• _GOAL OF THE EXERCISE_
Copy the lines verbatim, beginning with the line that contains "Someone carried the rose-pink box" and continuing through the end of the data, and only those lines.

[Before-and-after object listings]
-.-.-
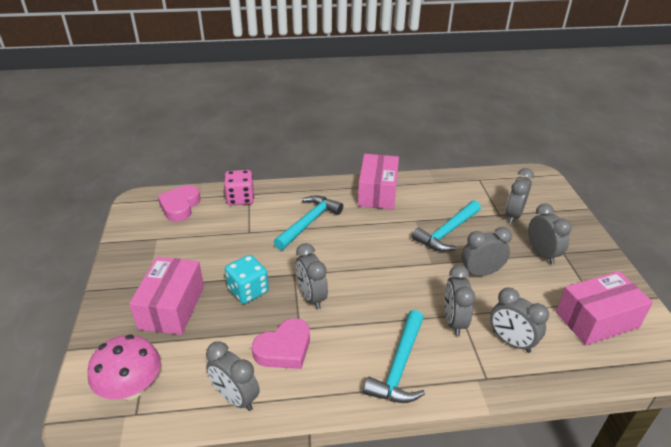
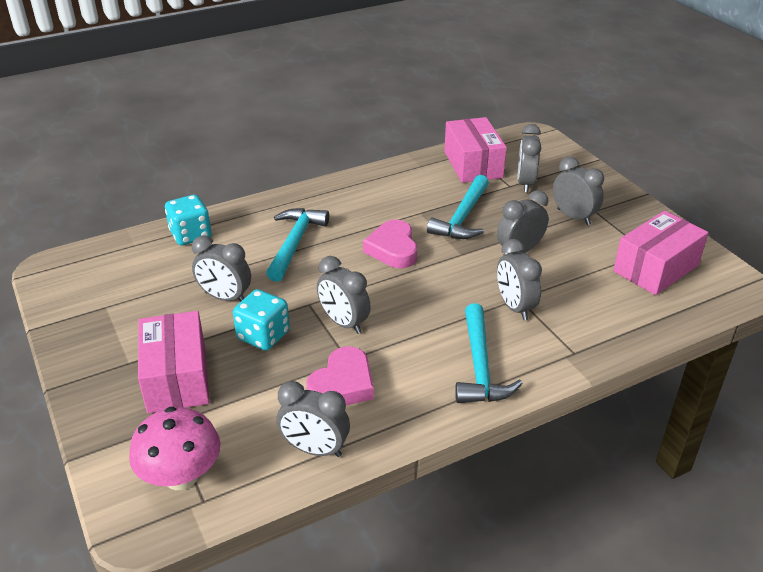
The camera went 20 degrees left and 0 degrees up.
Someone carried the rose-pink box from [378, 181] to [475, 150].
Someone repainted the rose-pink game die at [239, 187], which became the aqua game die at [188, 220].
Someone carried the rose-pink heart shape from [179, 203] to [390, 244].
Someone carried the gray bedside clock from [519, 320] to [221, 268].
-.-.-
• _RESPONSE TO THE EXERCISE_
Someone carried the rose-pink box from [378, 181] to [475, 150].
Someone repainted the rose-pink game die at [239, 187], which became the aqua game die at [188, 220].
Someone carried the rose-pink heart shape from [179, 203] to [390, 244].
Someone carried the gray bedside clock from [519, 320] to [221, 268].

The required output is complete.